--- Entries provided ---
*** Block opens ***

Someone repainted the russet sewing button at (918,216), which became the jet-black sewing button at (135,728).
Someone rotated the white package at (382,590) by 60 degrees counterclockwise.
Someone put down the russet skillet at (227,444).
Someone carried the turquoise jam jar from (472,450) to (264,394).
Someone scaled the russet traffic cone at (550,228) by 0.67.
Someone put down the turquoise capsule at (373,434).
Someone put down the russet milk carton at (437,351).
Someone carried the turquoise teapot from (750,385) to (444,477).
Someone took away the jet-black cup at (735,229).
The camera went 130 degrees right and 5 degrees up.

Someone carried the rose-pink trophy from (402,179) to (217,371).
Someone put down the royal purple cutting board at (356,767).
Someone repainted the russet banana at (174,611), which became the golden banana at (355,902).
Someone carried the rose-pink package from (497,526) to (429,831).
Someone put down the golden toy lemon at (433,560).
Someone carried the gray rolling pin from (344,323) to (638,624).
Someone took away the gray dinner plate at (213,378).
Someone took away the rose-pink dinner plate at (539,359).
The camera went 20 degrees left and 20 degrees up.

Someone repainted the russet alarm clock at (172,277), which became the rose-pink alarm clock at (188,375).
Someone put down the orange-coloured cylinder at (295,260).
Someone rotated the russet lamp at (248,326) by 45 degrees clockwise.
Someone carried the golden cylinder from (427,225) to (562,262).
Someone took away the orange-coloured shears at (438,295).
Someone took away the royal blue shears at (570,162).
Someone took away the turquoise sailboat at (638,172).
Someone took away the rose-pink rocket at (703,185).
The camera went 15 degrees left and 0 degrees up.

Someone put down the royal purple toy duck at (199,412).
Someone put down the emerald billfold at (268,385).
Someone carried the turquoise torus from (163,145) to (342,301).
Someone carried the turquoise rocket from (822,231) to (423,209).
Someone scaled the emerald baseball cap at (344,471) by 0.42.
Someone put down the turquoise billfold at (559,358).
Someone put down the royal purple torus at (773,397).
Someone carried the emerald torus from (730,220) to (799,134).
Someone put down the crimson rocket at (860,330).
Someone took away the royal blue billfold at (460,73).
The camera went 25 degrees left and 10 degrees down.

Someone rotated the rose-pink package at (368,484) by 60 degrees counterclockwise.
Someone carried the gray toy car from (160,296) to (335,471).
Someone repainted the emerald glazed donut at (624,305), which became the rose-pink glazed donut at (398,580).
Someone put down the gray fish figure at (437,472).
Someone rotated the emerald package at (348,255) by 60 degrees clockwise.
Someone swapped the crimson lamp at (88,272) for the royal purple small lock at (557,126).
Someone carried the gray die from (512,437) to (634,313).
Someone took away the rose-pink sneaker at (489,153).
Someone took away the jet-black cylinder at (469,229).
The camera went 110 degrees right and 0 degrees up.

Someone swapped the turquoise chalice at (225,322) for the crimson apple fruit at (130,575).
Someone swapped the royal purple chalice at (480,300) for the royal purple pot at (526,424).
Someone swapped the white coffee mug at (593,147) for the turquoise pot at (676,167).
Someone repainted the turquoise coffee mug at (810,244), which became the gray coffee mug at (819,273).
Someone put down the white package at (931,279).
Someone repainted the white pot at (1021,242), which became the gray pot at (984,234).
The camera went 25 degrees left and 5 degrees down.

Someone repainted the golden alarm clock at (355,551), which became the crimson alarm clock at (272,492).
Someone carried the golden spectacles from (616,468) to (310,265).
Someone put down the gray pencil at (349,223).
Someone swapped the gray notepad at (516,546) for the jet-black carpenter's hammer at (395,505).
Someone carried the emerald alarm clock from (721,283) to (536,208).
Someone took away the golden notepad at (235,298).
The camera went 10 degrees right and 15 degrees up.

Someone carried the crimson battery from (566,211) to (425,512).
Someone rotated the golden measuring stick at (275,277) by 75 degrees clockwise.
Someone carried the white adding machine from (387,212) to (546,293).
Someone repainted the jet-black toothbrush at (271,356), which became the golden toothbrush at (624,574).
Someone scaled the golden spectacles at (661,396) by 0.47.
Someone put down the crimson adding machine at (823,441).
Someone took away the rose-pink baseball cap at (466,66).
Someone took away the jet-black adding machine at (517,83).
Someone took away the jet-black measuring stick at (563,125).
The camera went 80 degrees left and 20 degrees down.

*** Block closes ***

--- Assignment ---
Looking at the records above, return exactly the lines from the line with "Someone put down the russet milk" to the line with "Someone took away the jet-black cup", both ends included.

--- Completed task ---
Someone put down the russet milk carton at (437,351).
Someone carried the turquoise teapot from (750,385) to (444,477).
Someone took away the jet-black cup at (735,229).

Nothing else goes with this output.